Task material START
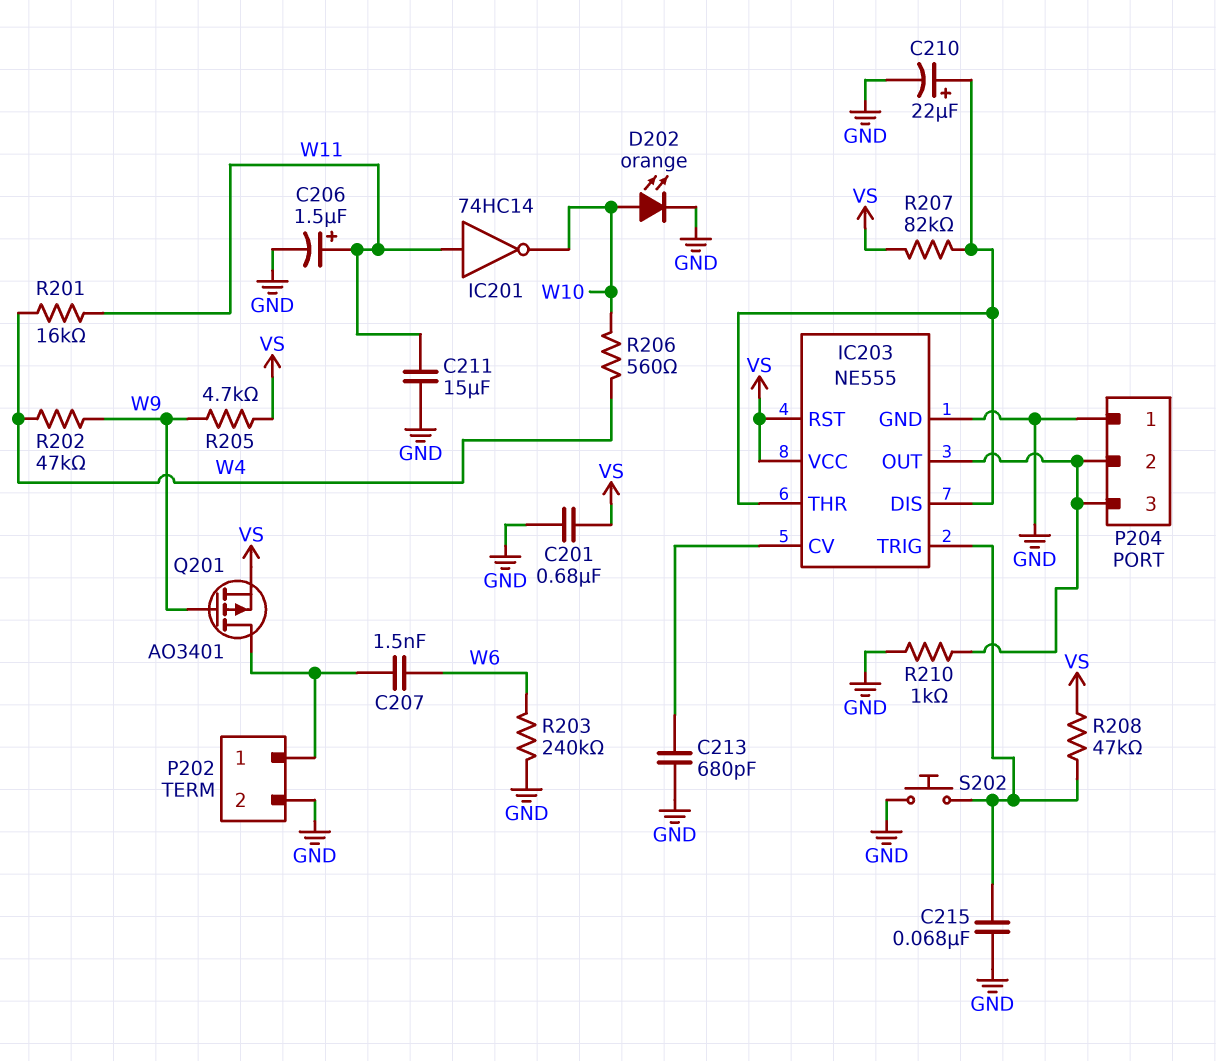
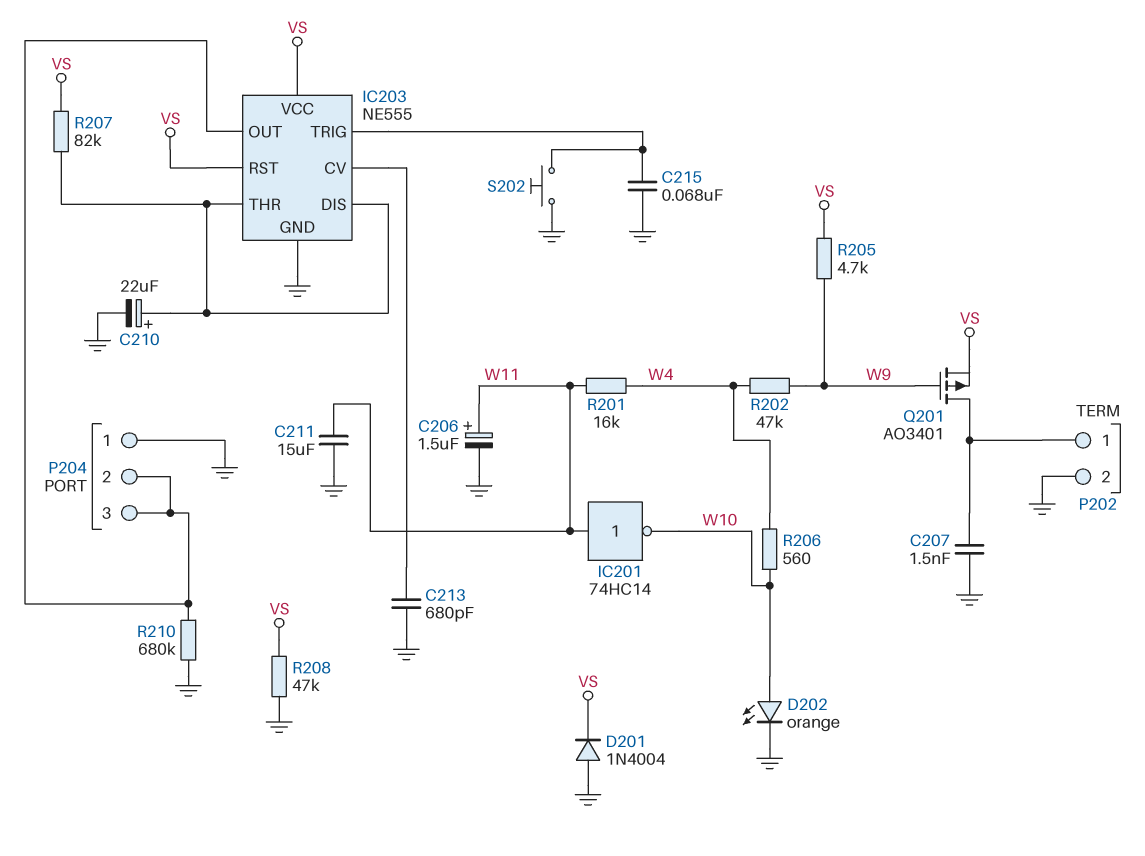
C201: 680nF (GND, VS) -> none
C207: 1.5nF (P202/1, W6) -> 1.5nF (GND, P202/1)
D201: none -> diode 1N4004 (A GND, K VS)
R203: 240k (GND, W6) -> none
R208: 47k (IC203/TRIG, VS) -> 47k (GND, VS)
R210: 1k (GND, IC203/OUT) -> 680k (GND, IC203/OUT)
Task material END
### Goal of the exercise
For the records above, count the lines holding the word "none" and give only that number.

### Task answer
3